TASK ITEM: All lines from the entries below that contain the string "view" should be copied out.

------------------------------------

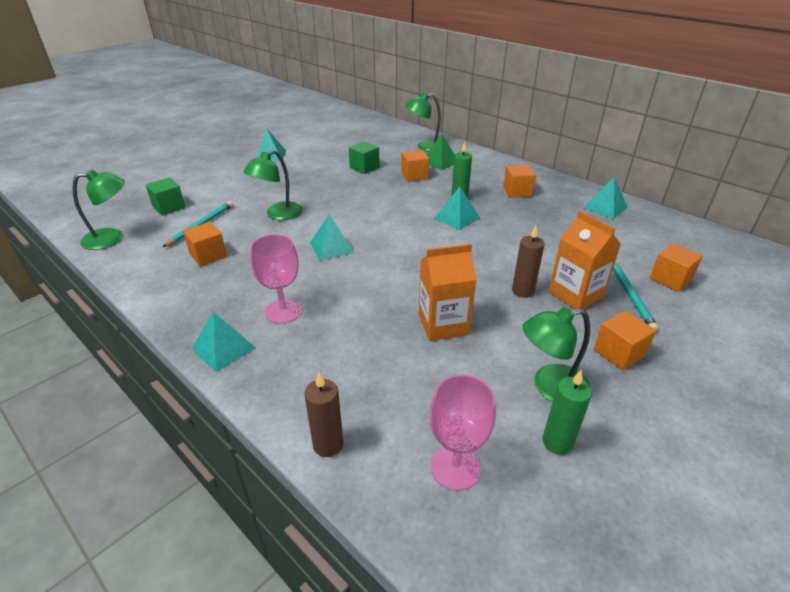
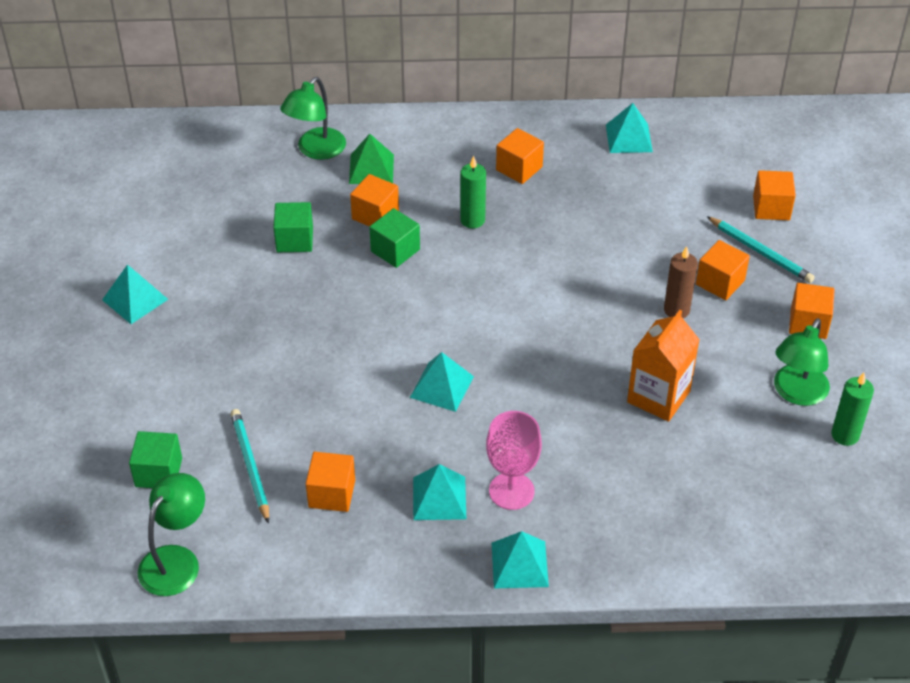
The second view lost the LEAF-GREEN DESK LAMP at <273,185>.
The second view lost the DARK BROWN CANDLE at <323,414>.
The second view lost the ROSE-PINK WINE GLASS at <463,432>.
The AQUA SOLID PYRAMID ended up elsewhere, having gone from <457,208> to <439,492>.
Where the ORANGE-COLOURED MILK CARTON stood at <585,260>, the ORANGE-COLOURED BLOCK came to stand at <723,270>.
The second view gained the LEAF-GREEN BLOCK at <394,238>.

------------------------------------

RESULT OF THE EXERCISE:
The second view lost the LEAF-GREEN DESK LAMP at <273,185>.
The second view lost the DARK BROWN CANDLE at <323,414>.
The second view lost the ROSE-PINK WINE GLASS at <463,432>.
The second view gained the LEAF-GREEN BLOCK at <394,238>.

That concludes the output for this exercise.